Each line below should be retyped exactly, with no pictures.
╭─ Record excerpts
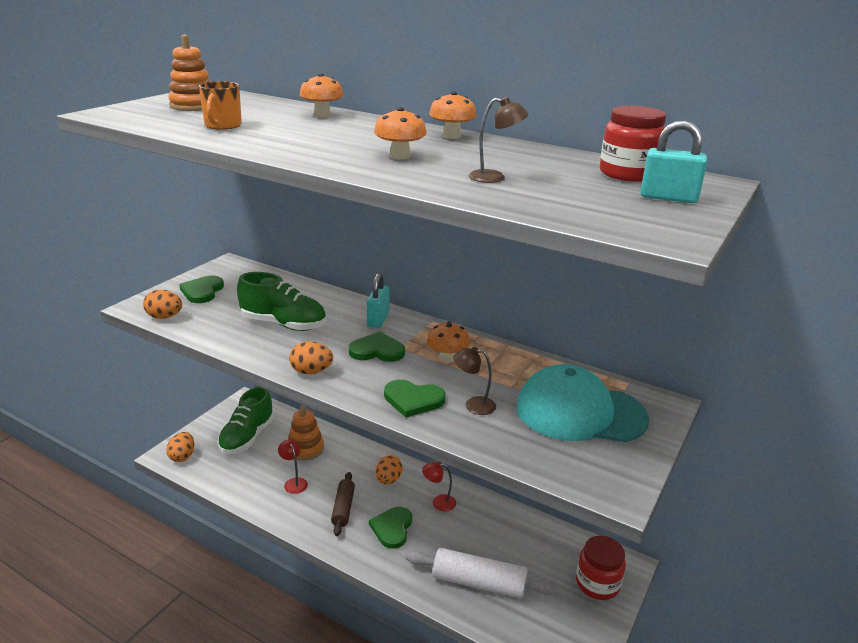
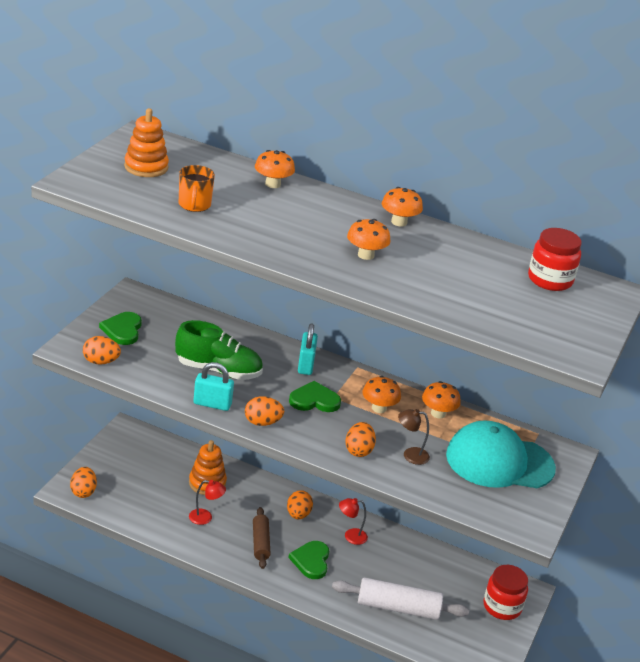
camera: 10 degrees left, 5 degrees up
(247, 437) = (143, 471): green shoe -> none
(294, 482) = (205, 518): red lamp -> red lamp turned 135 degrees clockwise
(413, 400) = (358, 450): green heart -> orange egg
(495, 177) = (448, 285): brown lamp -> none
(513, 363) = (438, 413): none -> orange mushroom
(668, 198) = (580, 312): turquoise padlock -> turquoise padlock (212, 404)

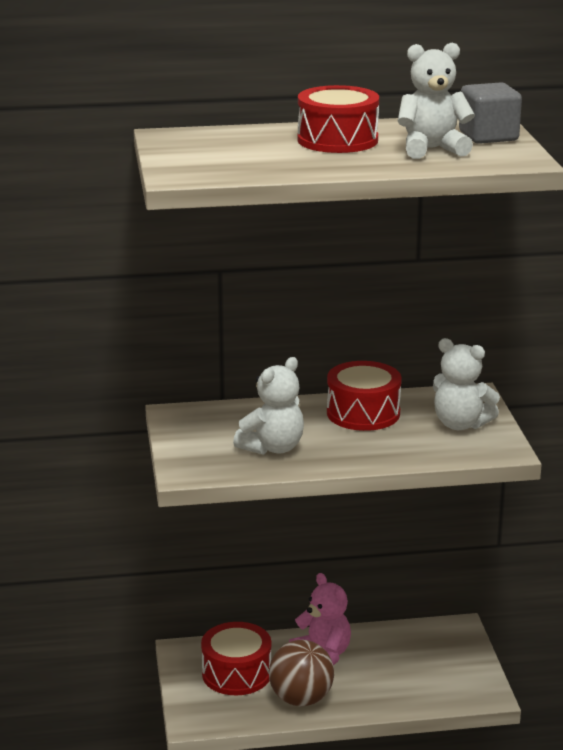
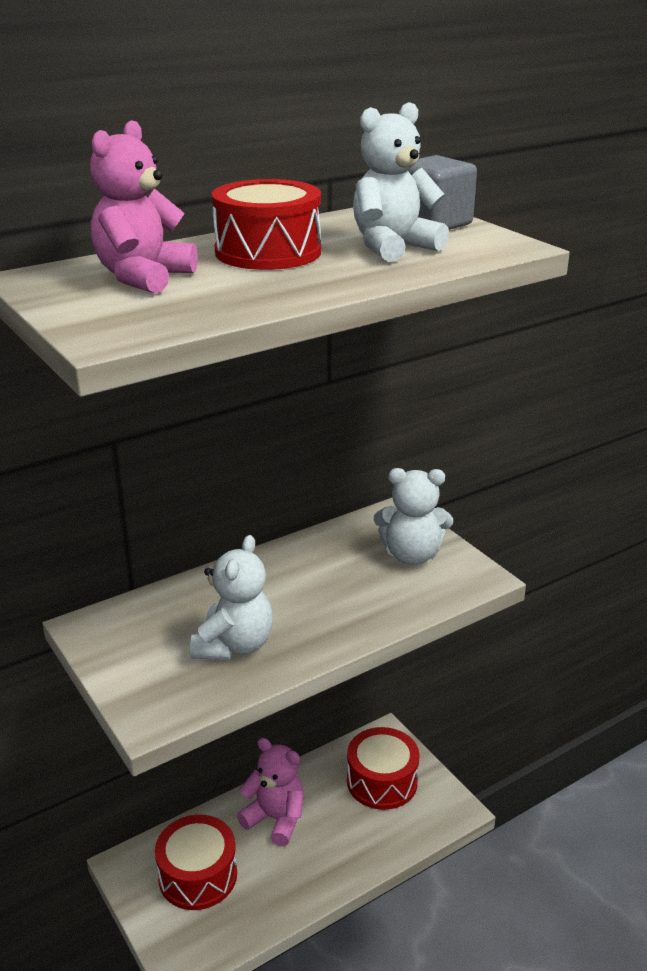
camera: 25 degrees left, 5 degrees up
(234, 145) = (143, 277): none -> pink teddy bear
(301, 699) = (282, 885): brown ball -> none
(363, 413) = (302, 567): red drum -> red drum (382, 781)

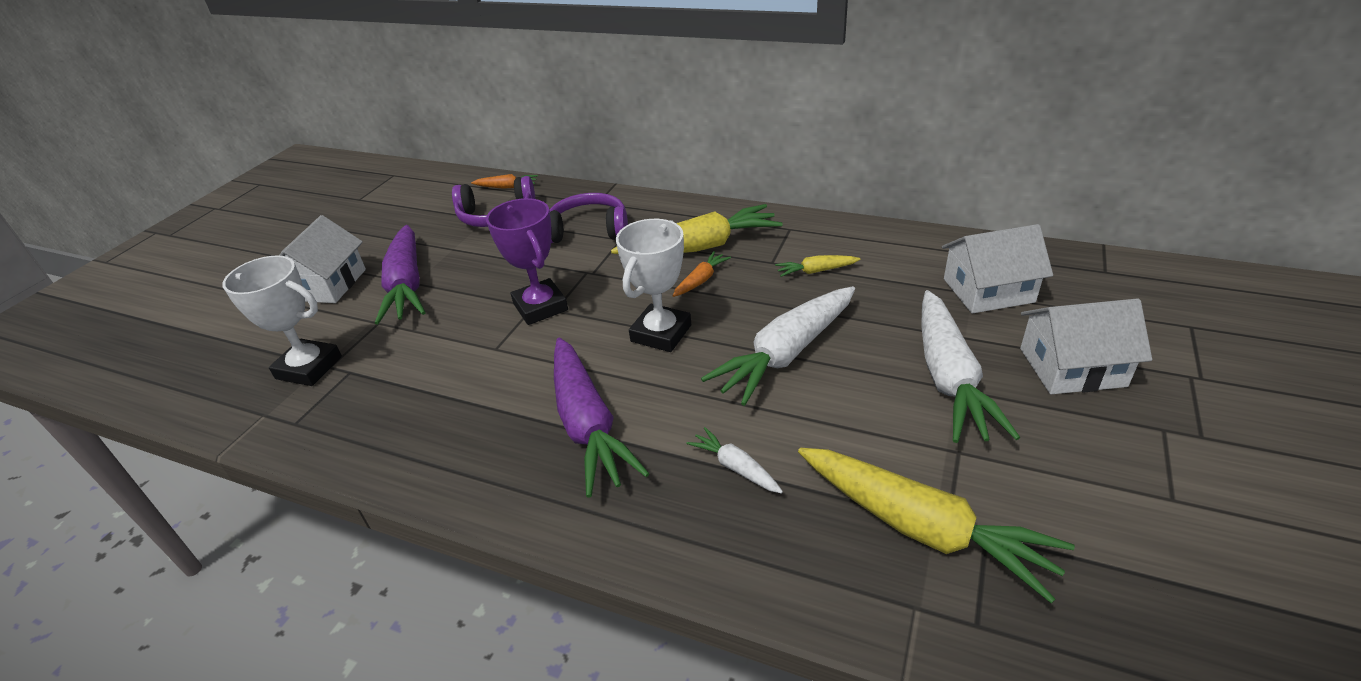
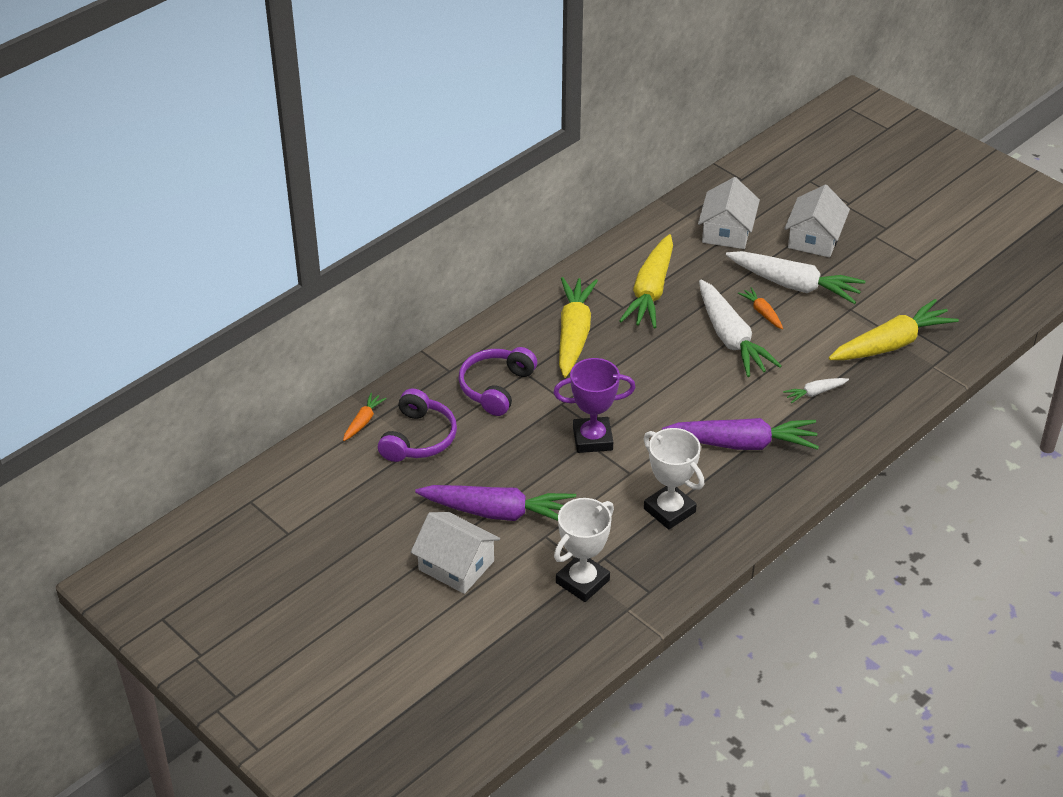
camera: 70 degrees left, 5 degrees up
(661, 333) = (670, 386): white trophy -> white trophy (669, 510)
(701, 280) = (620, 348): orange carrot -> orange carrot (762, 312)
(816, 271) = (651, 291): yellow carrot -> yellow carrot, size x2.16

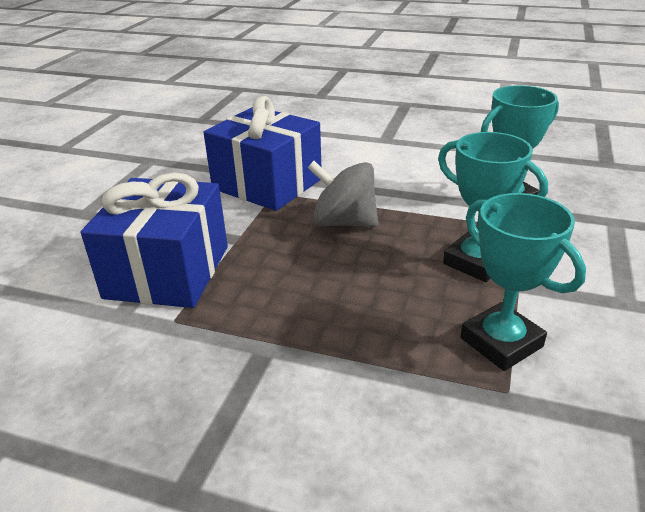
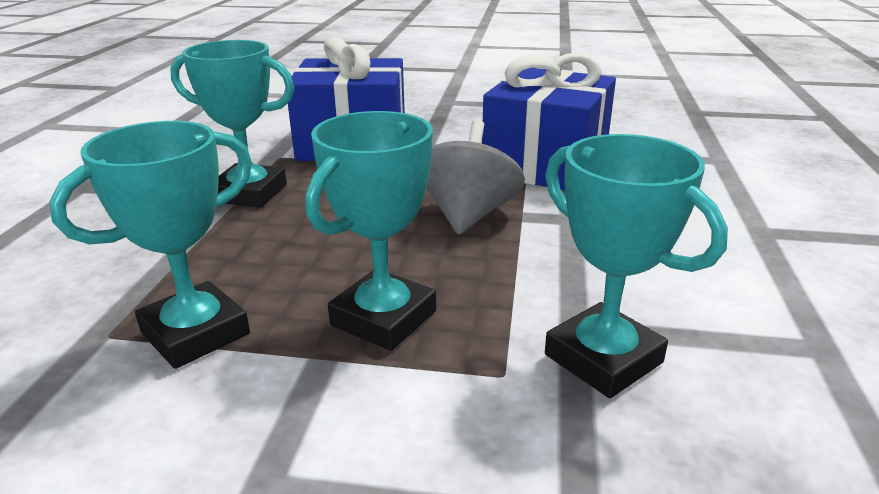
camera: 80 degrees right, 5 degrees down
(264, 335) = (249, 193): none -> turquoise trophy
╰─
§ **Answer to this exercise**:
camera: 10 degrees left, 5 degrees up
(247, 437) = (143, 471): green shoe -> none
(294, 482) = (205, 518): red lamp -> red lamp turned 135 degrees clockwise
(413, 400) = (358, 450): green heart -> orange egg
(495, 177) = (448, 285): brown lamp -> none
(513, 363) = (438, 413): none -> orange mushroom
(668, 198) = (580, 312): turquoise padlock -> turquoise padlock (212, 404)

camera: 25 degrees left, 5 degrees up
(234, 145) = (143, 277): none -> pink teddy bear
(301, 699) = (282, 885): brown ball -> none
(363, 413) = (302, 567): red drum -> red drum (382, 781)

camera: 70 degrees left, 5 degrees up
(661, 333) = (670, 386): white trophy -> white trophy (669, 510)
(701, 280) = (620, 348): orange carrot -> orange carrot (762, 312)
(816, 271) = (651, 291): yellow carrot -> yellow carrot, size x2.16

camera: 80 degrees right, 5 degrees down
(264, 335) = (249, 193): none -> turquoise trophy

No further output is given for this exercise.